━━ Dataset extract ━━

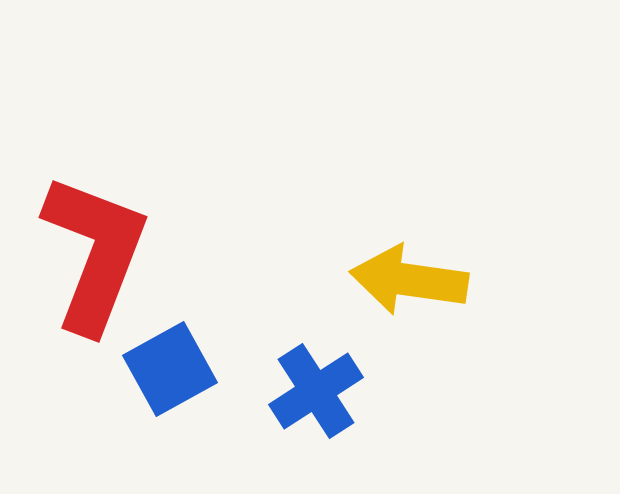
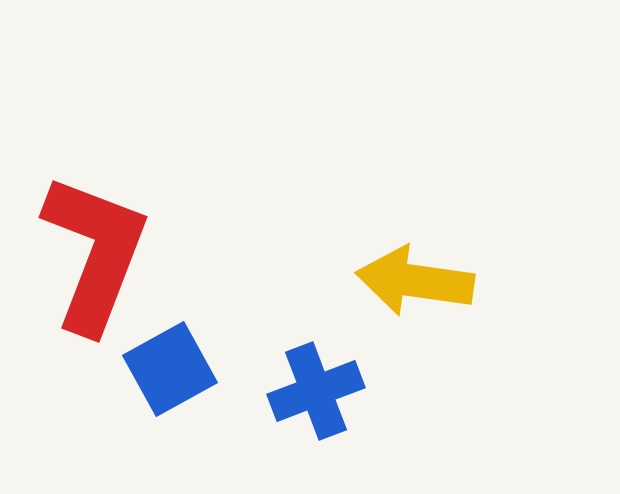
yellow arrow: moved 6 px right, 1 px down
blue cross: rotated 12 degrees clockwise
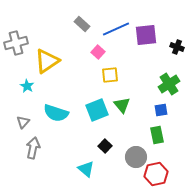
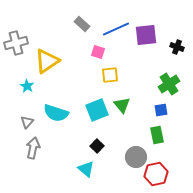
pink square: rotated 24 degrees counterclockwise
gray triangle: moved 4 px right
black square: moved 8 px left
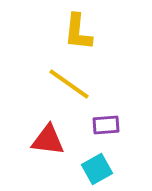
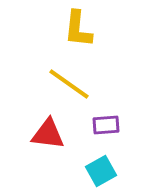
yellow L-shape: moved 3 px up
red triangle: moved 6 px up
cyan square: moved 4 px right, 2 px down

━━━
━━ Dataset extract ━━

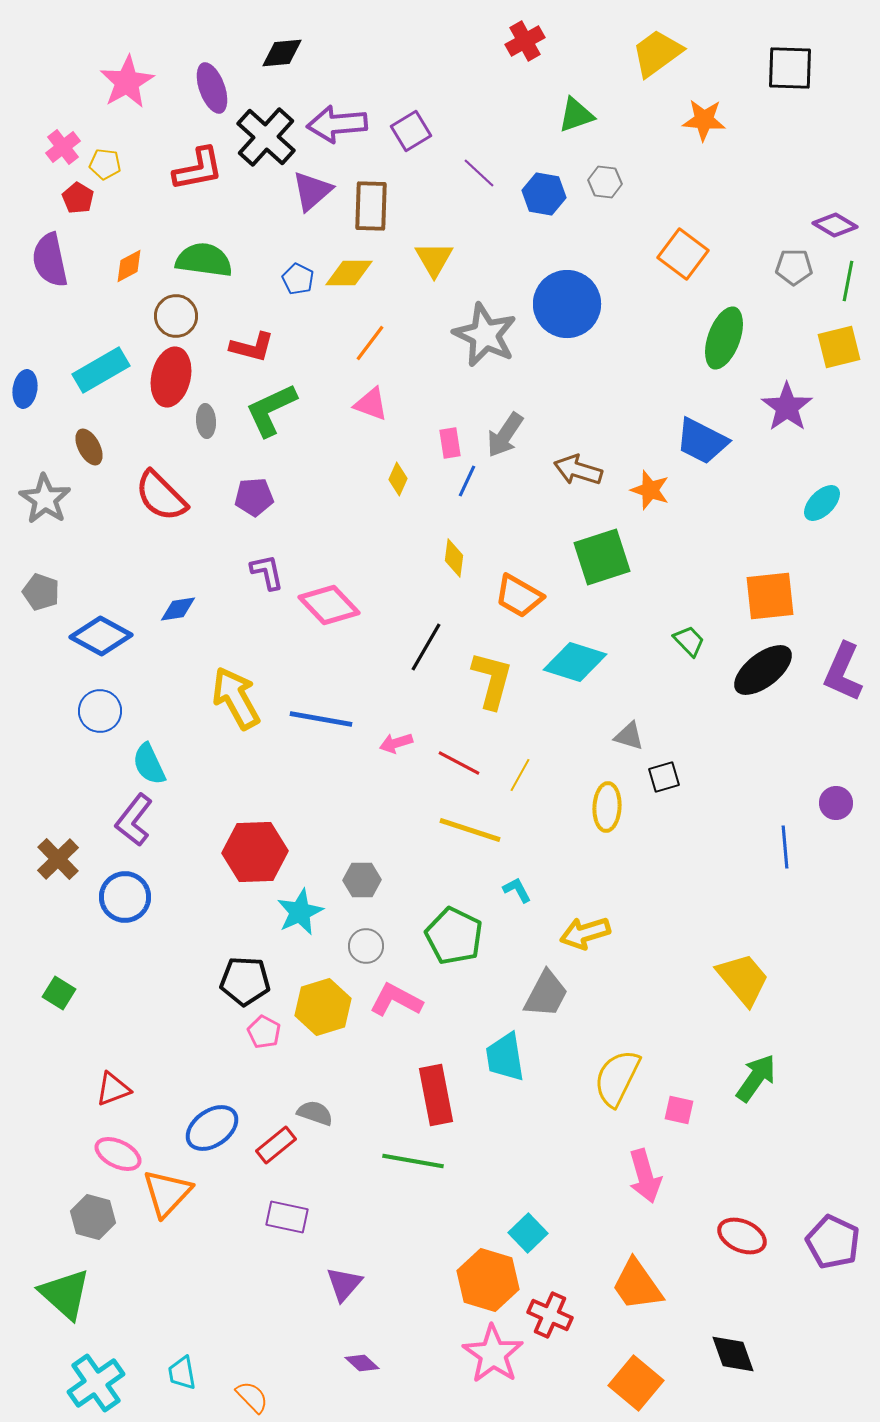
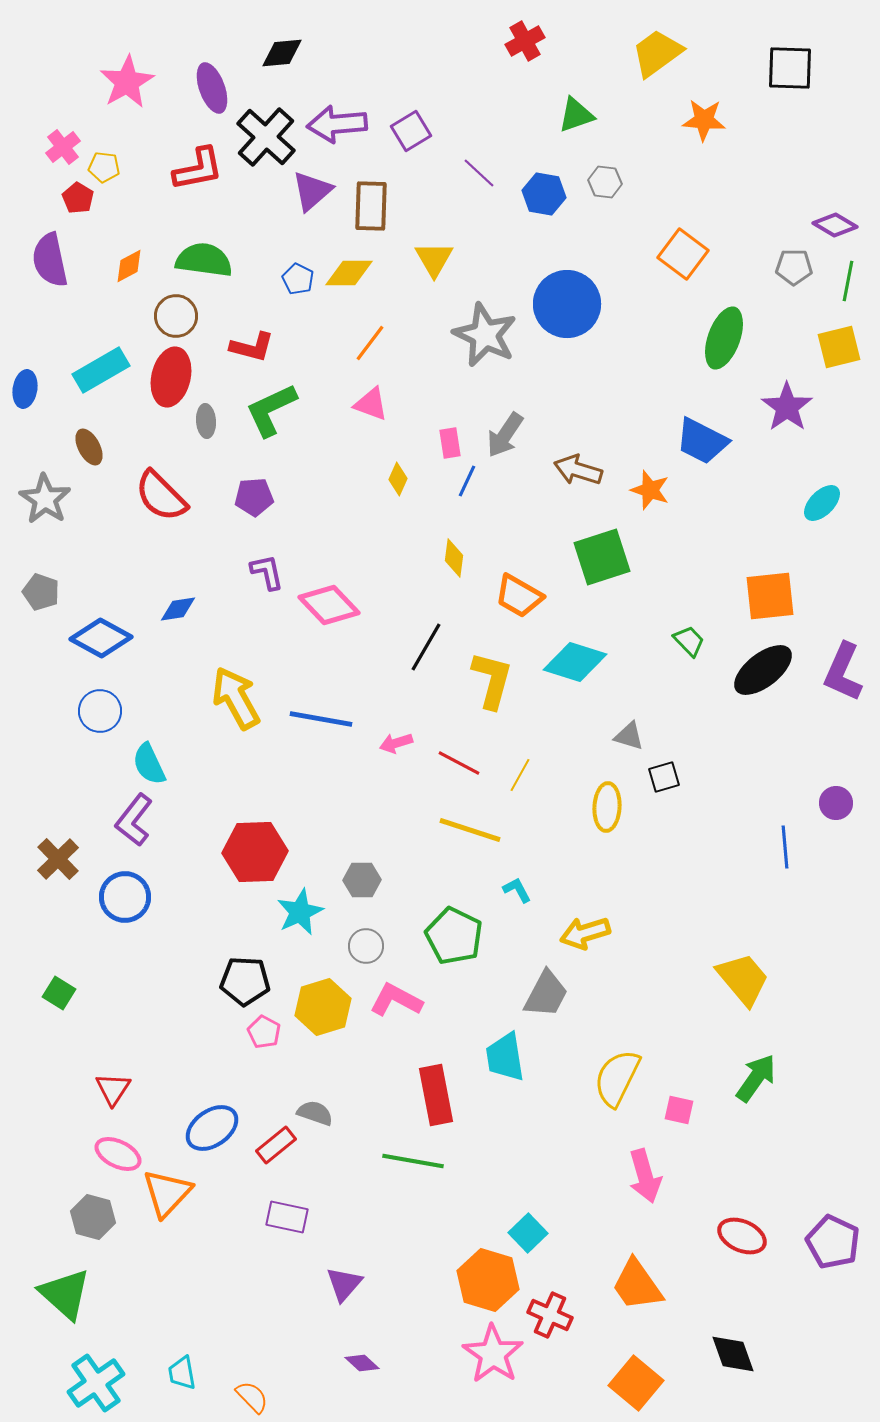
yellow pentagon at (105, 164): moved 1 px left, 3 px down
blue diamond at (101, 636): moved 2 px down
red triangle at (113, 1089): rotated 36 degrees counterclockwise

━━━

▶ Task instructions: Check each line of the listing above for the string "down", and report how many lines contain it, as a number alone.

▶ Solution to this exercise: 4